- _WHAT THIS TASK INVOLVES_
Repeat the whole listing below precisely. Omit all pictures.

- _GIVEN DATA_
──────

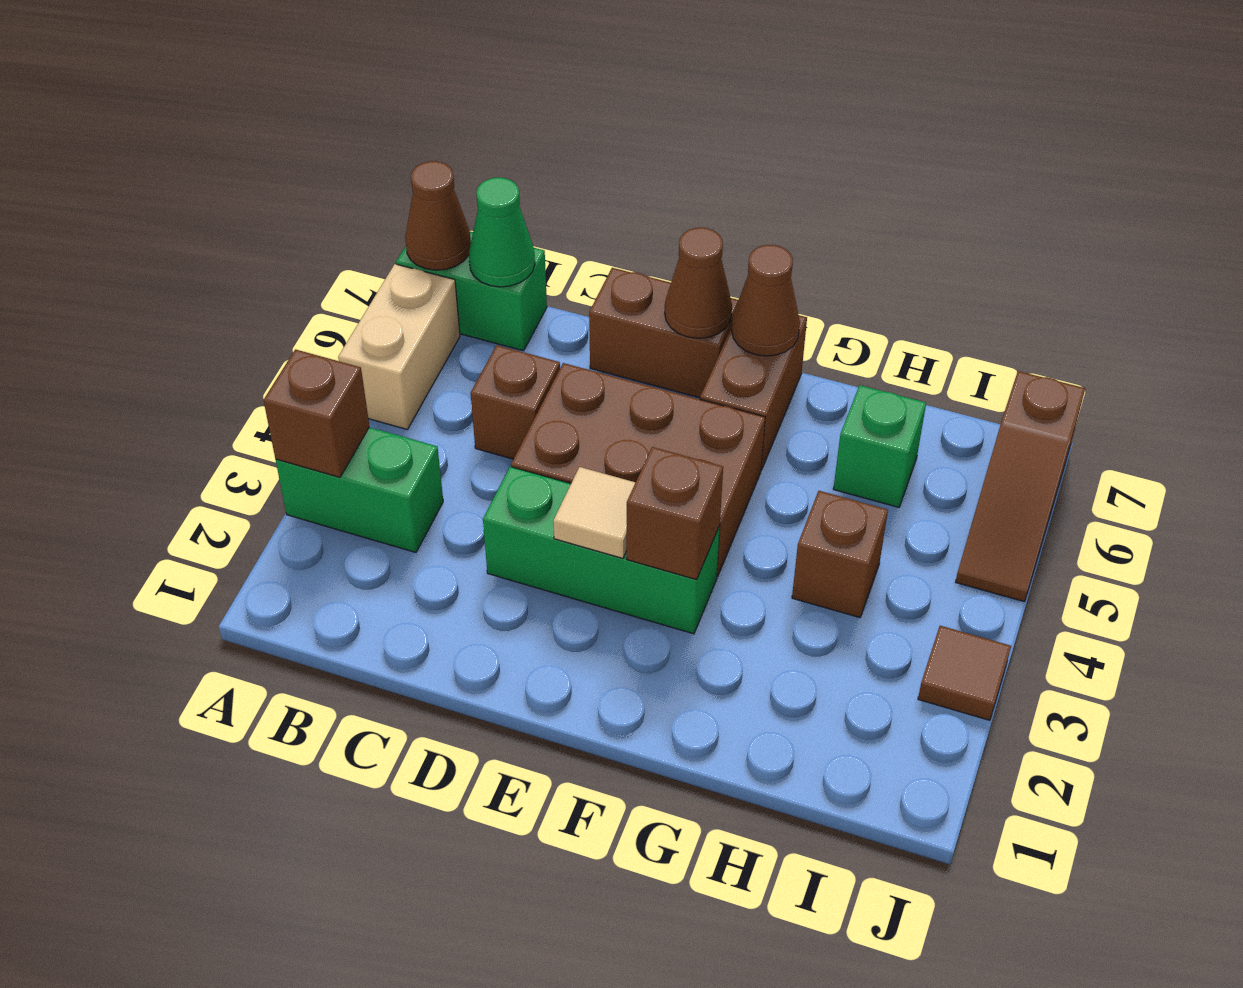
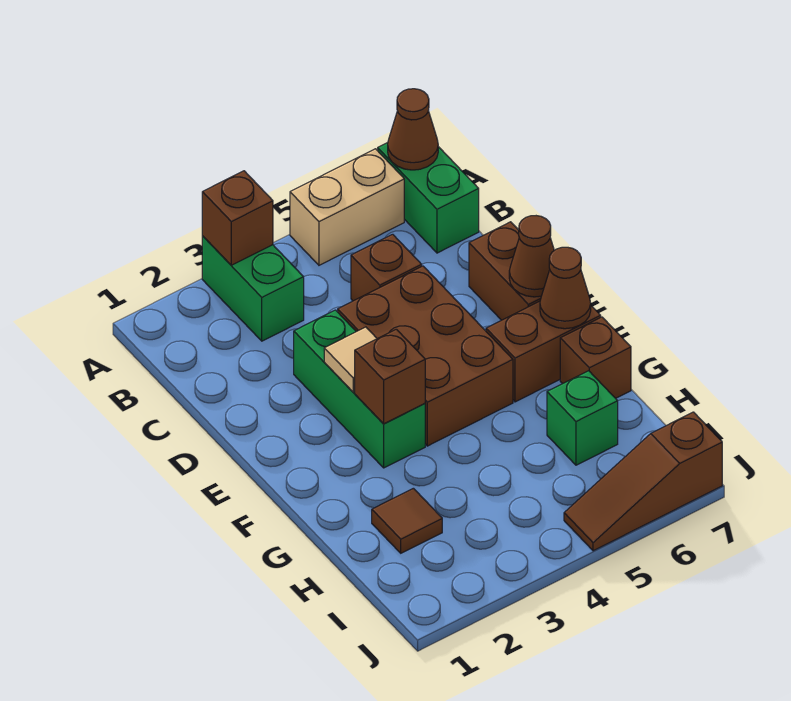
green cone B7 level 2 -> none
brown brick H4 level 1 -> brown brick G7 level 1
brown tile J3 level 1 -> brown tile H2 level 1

──────

- _RESPONSE TO THE TASK_
green cone B7 level 2 -> none
brown brick H4 level 1 -> brown brick G7 level 1
brown tile J3 level 1 -> brown tile H2 level 1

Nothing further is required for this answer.